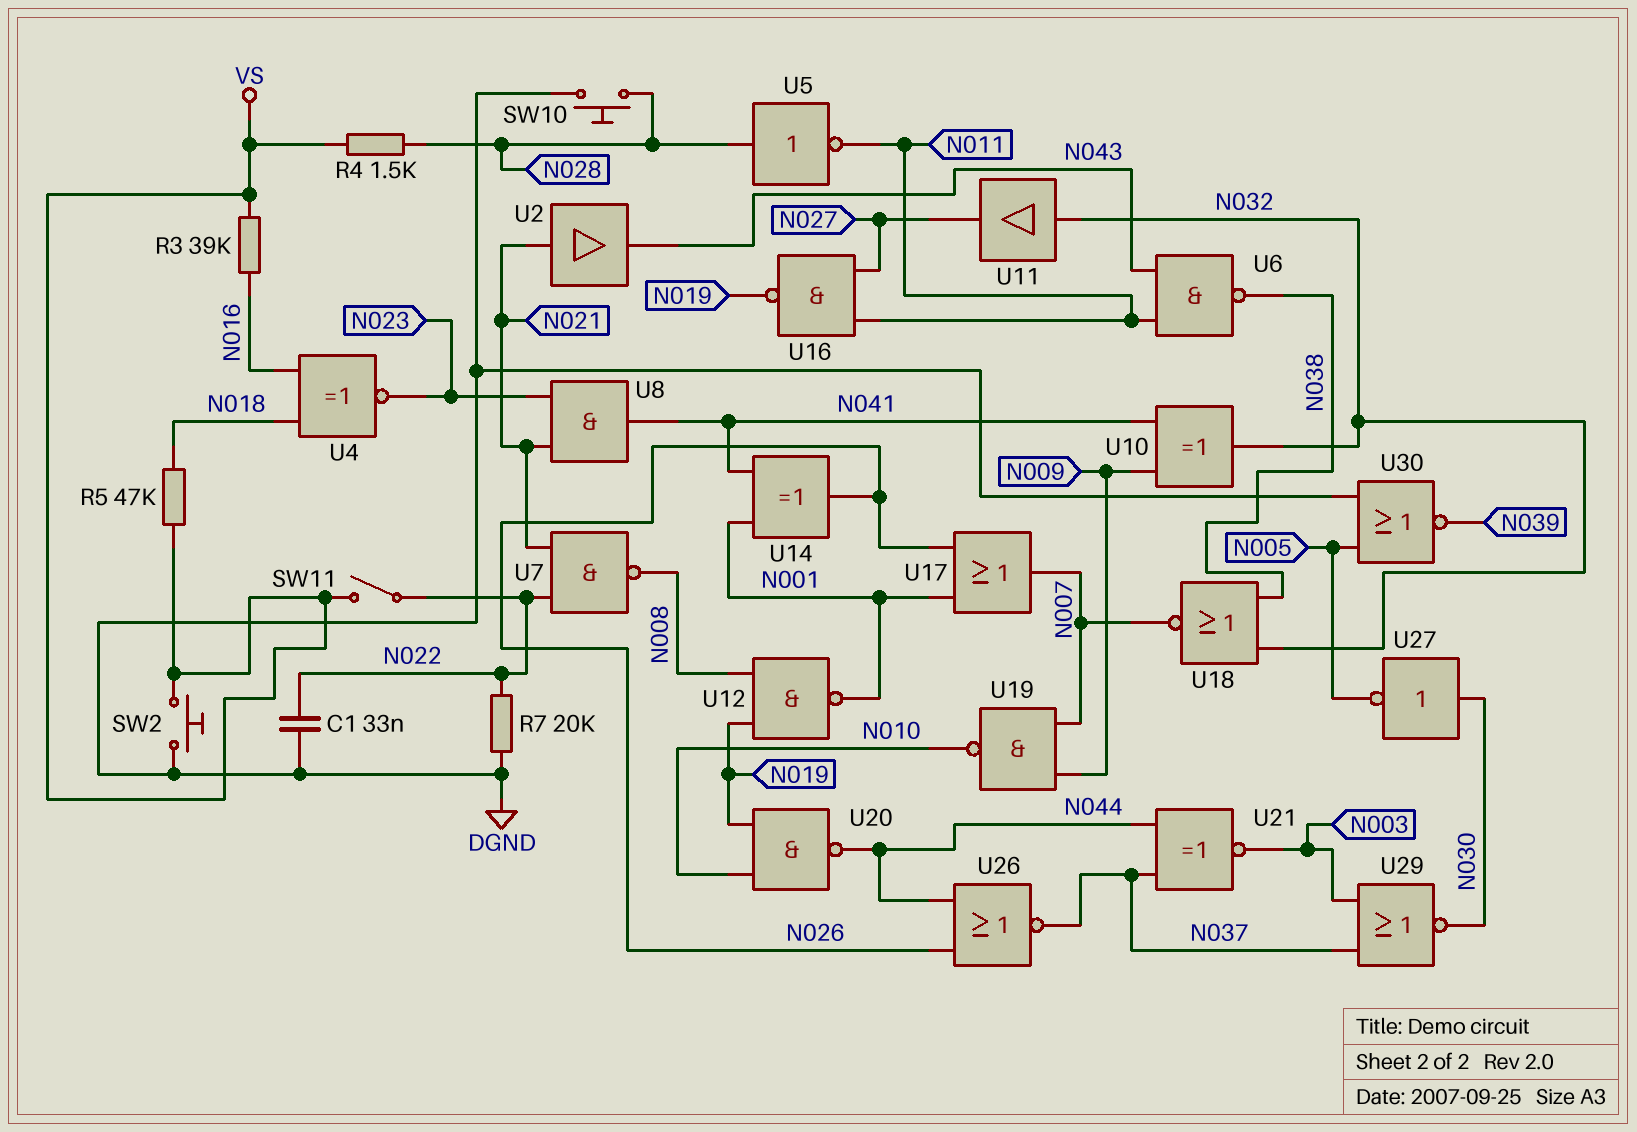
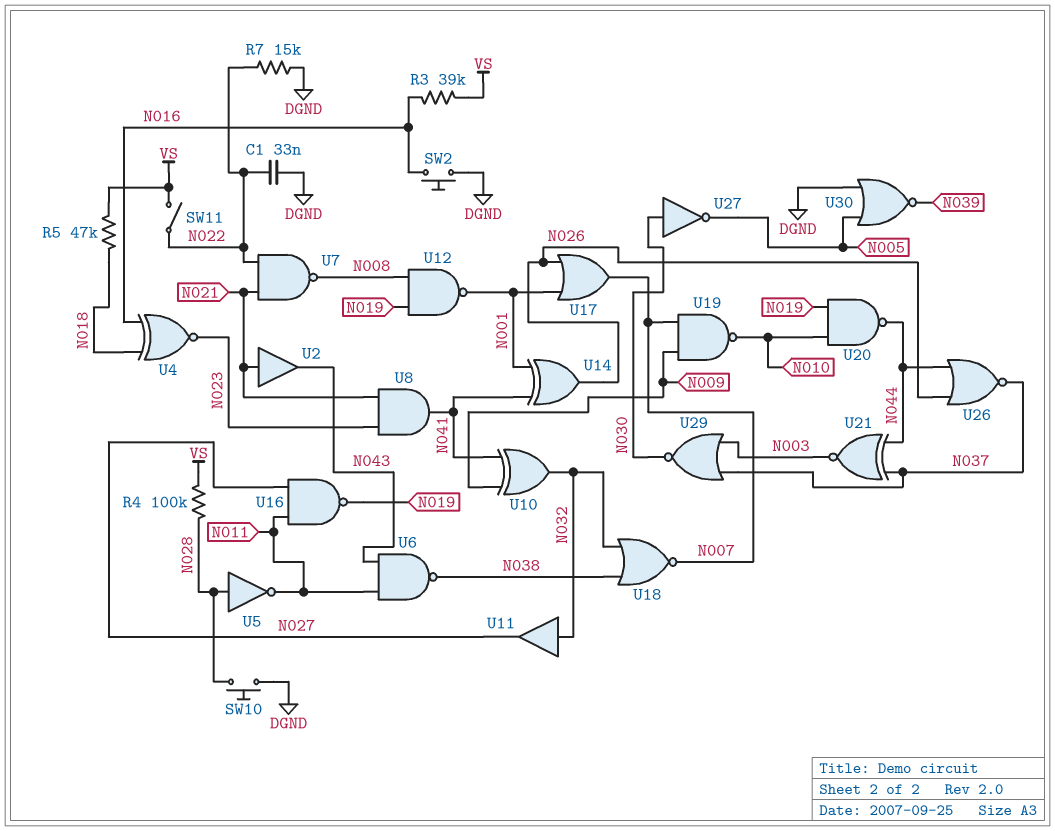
R4: 1.5k (N028, VS) -> 100k (N028, VS)
R7: 20k (DGND, N022) -> 15k (DGND, N022)
SW2: button (DGND, VS) -> button (DGND, N016)

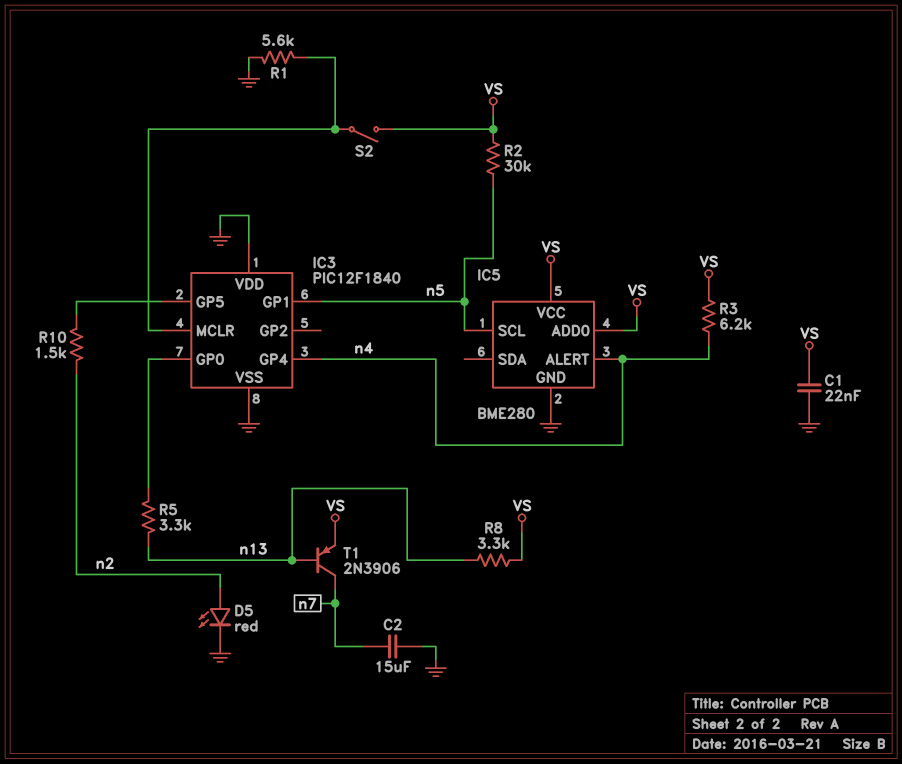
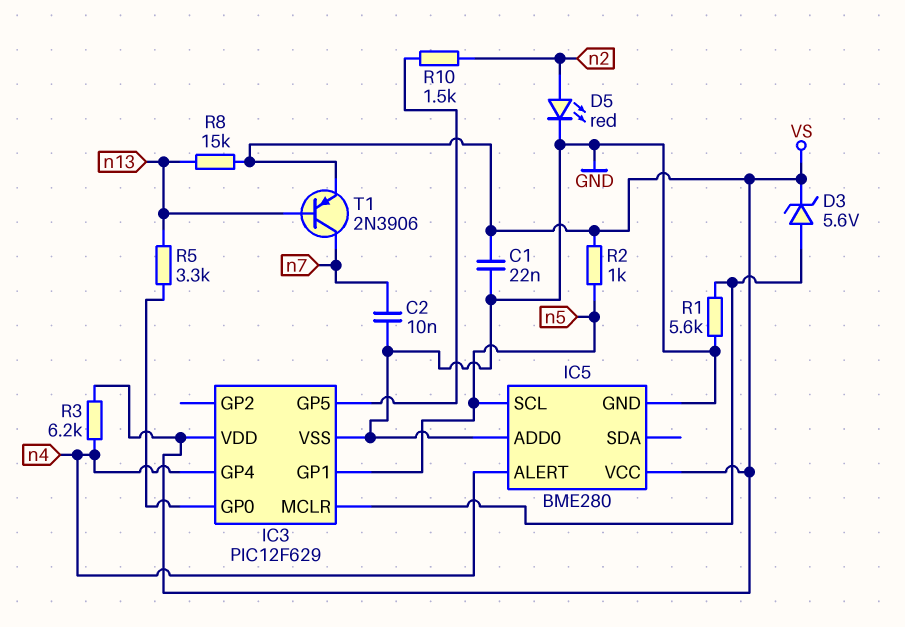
C2: 15uF (GND, n7) -> 10nF (GND, n7)
D3: none -> zener 5.6V (A IC3/MCLR, K VS)
IC3: PIC12F1840 -> PIC12F629
IC3 pin VDD: GND -> VS
IC5 pin ADD0: VS -> GND
R2: 30k (VS, n5) -> 1k (VS, n5)
R8: 3.3k (VS, n13) -> 15k (VS, n13)
S2: switch (IC3/MCLR, VS) -> none

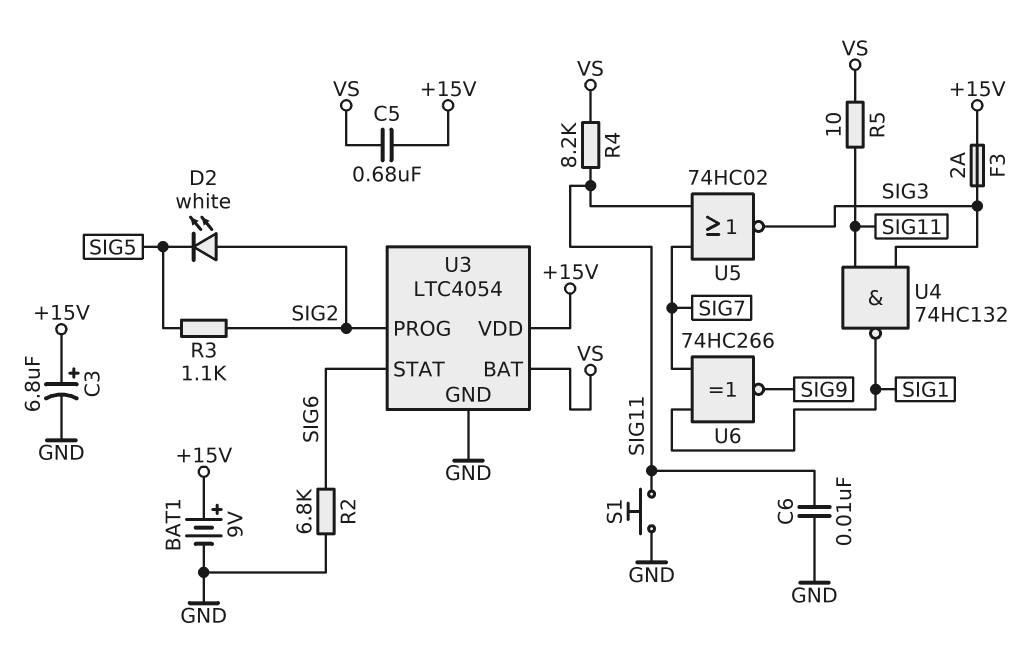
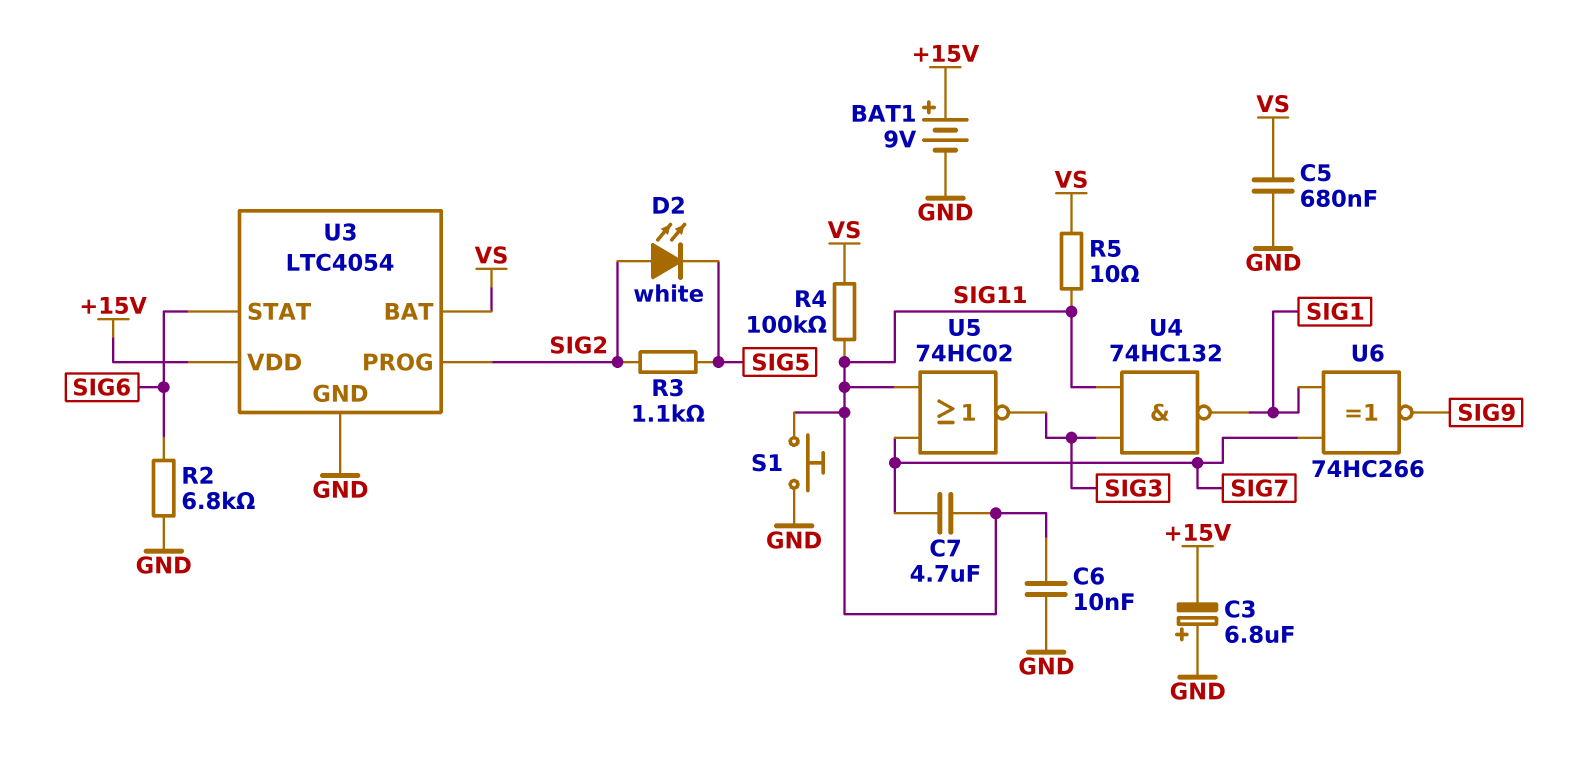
C3: 6.8uF (plus +15V, minus GND) -> 6.8uF (plus GND, minus +15V)
C5: 680nF (+15V, VS) -> 680nF (GND, VS)
C7: none -> 4.7uF (SIG7, SIG11)
F3: 2A (+15V, SIG3) -> none
R4: 8.2k (SIG11, VS) -> 100k (SIG11, VS)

__WHAT IS NEEDED__:
What is needed is a single number: how many lines of the data contain the word "MCLR".

__RESPONSE BOX__:
2